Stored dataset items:

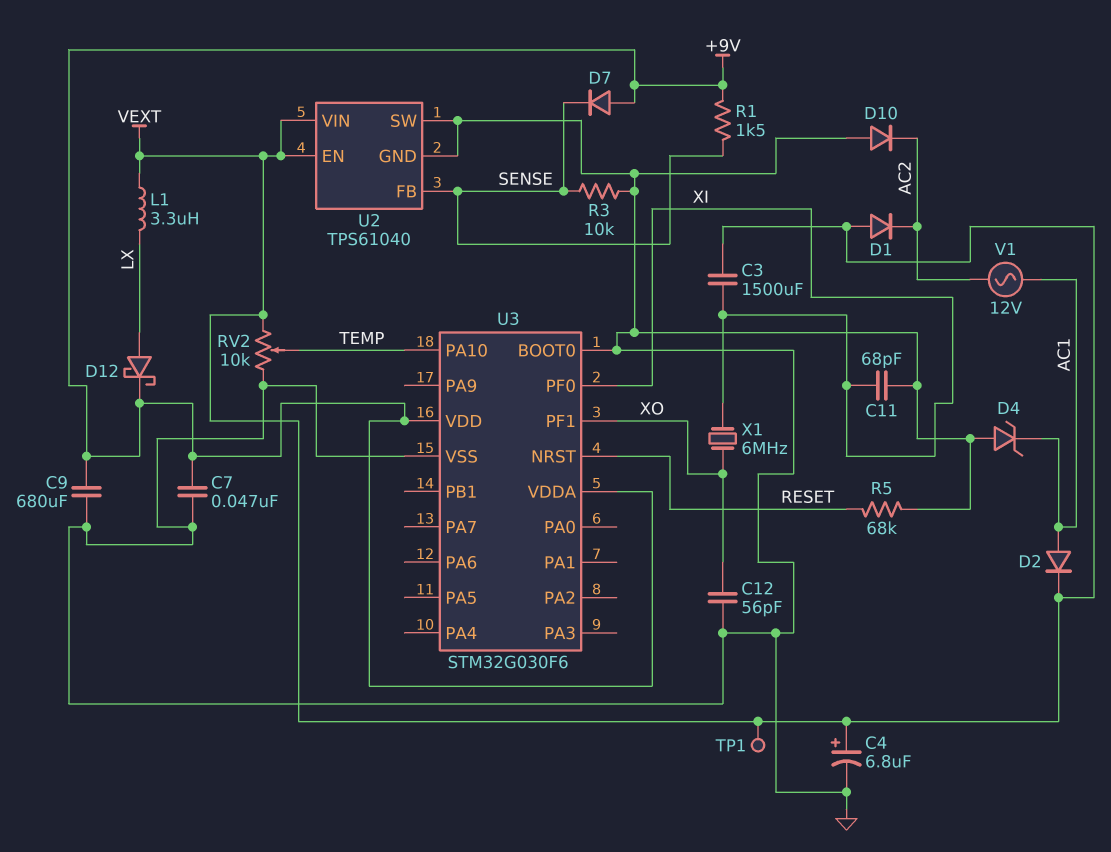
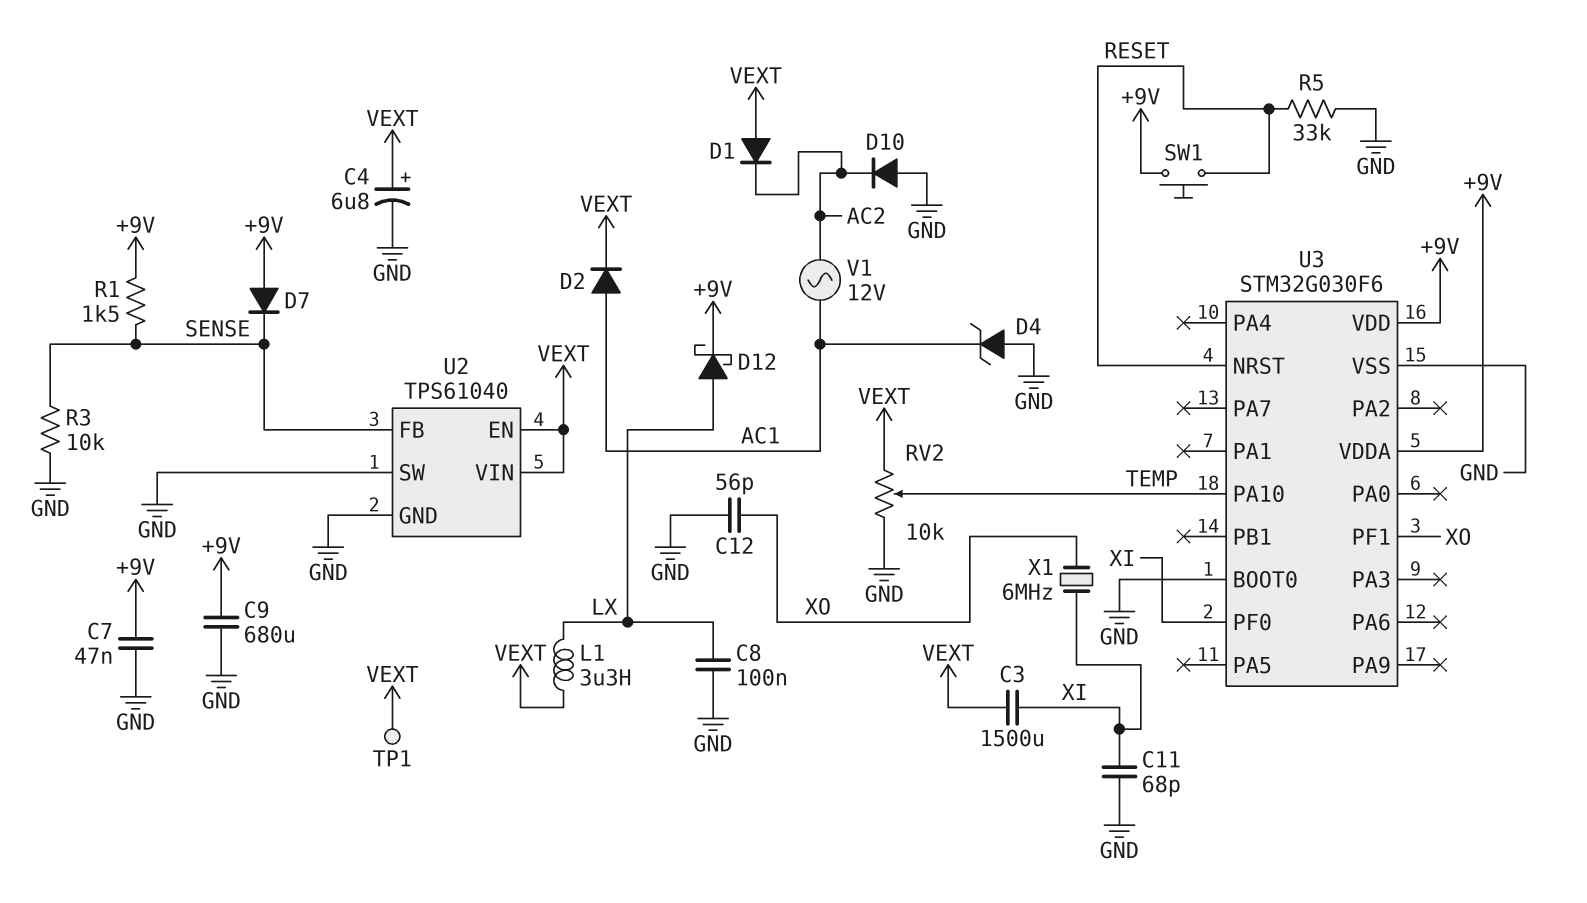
C8: none -> 100nF (GND, LX)
R5: 68k (GND, RESET) -> 33k (GND, RESET)
SW1: none -> button (+9V, RESET)

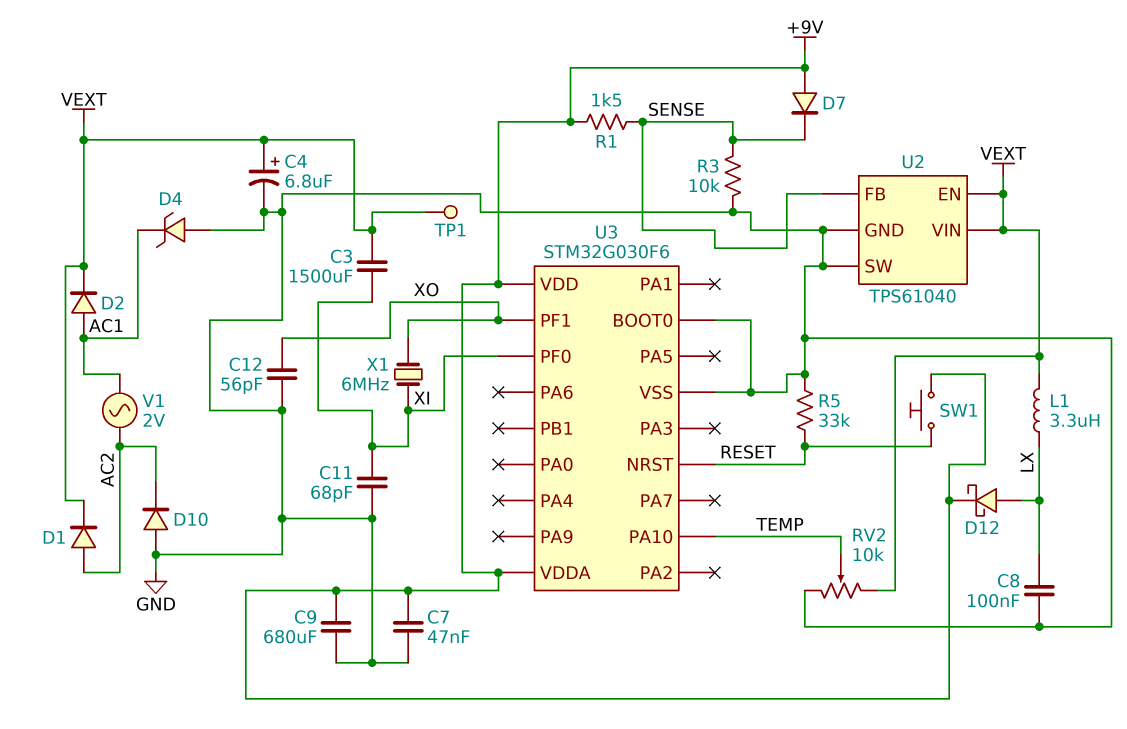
D1: diode (A VEXT, K AC2) -> diode (A AC2, K VEXT)
V1: AC 12V (AC1, AC2) -> AC 2V (AC1, AC2)

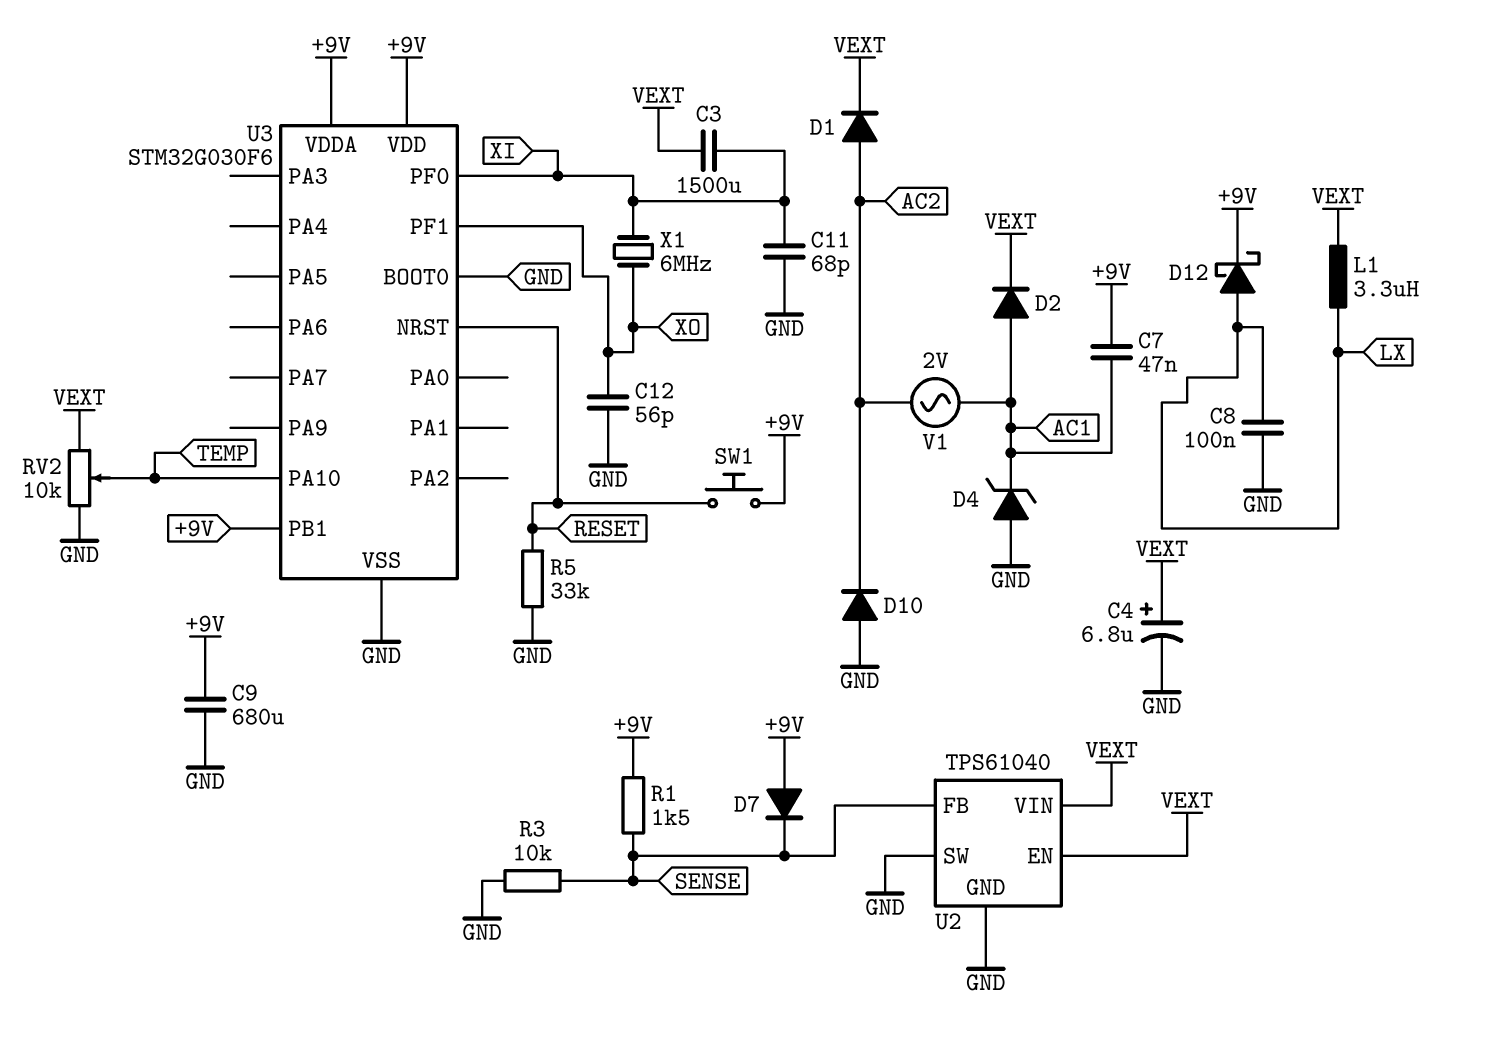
C7: 47nF (+9V, GND) -> 47nF (+9V, AC1)
TP1: test point (VEXT) -> none
U3 pin PB1: none -> +9V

• EXERCISE GOAL
Scan the lines above for the word "none". Return each one that has it.

• TASK RESULT
C8: none -> 100nF (GND, LX)
SW1: none -> button (+9V, RESET)
TP1: test point (VEXT) -> none
U3 pin PB1: none -> +9V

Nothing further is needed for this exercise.